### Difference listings
◇ ◇ ◇
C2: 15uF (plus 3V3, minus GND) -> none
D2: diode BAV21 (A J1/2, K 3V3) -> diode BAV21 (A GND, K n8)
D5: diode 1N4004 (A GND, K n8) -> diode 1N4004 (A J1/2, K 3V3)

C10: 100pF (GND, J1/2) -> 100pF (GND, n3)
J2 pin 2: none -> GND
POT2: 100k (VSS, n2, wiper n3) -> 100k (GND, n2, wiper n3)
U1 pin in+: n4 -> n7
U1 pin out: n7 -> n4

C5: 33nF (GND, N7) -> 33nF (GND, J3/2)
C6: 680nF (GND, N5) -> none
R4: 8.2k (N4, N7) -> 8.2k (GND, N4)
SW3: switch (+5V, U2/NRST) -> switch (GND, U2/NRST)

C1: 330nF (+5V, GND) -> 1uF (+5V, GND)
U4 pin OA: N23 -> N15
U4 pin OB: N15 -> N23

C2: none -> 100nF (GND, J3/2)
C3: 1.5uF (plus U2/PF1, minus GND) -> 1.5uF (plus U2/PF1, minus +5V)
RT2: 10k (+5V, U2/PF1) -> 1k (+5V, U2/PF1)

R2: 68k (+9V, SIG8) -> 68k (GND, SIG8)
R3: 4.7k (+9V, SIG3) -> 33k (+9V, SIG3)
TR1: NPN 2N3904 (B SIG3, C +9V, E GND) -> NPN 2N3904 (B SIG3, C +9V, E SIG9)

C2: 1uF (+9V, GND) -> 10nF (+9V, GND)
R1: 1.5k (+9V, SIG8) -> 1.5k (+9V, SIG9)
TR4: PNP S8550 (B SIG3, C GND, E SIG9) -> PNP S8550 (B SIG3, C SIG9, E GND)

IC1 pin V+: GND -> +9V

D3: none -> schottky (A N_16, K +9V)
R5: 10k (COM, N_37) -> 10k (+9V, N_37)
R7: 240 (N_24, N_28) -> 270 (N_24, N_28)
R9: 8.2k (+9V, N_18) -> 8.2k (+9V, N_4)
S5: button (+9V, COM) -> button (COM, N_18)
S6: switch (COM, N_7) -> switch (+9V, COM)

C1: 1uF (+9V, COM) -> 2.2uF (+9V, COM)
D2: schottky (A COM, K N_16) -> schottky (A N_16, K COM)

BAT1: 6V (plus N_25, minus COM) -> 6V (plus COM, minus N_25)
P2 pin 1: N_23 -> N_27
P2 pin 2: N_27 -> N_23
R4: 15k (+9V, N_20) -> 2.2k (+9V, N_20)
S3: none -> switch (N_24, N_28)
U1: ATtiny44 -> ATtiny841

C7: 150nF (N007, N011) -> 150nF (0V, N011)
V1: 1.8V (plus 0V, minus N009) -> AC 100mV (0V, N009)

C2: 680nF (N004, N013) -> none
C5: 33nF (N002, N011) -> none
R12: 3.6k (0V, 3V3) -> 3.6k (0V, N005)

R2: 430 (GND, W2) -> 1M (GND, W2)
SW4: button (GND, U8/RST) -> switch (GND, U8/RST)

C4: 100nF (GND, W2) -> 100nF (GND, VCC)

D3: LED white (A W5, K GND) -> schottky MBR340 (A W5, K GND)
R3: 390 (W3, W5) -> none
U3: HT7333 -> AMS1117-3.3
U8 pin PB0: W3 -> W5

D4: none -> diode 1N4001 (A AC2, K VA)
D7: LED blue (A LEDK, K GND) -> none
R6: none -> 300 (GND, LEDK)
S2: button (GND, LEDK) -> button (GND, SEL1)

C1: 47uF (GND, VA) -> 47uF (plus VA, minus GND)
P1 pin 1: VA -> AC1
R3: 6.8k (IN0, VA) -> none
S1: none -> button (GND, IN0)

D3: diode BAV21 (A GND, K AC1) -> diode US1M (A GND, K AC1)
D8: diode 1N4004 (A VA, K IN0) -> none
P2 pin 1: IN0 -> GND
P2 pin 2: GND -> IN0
◇ ◇ ◇
### Work required
Reprint exactly the lines above that start at the one with "C10: 100pF (GND, J1/2) -> 100pF (GND, n3)" and end at the one with "SW3: switch (+5V, U2/NRST)", keeping both and adding none.

### Output for this exercise
C10: 100pF (GND, J1/2) -> 100pF (GND, n3)
J2 pin 2: none -> GND
POT2: 100k (VSS, n2, wiper n3) -> 100k (GND, n2, wiper n3)
U1 pin in+: n4 -> n7
U1 pin out: n7 -> n4

C5: 33nF (GND, N7) -> 33nF (GND, J3/2)
C6: 680nF (GND, N5) -> none
R4: 8.2k (N4, N7) -> 8.2k (GND, N4)
SW3: switch (+5V, U2/NRST) -> switch (GND, U2/NRST)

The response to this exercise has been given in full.